Exercise brief >> Using the records that follow, work out the number of lines with the word "pyramid" in them; reply with that number only.

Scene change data

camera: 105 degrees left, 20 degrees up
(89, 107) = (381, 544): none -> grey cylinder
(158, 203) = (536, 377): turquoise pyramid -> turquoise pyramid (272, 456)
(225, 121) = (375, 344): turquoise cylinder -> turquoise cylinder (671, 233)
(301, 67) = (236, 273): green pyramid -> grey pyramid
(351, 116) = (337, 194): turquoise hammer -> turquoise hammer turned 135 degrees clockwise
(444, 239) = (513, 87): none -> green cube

Solution to this exercise >> 2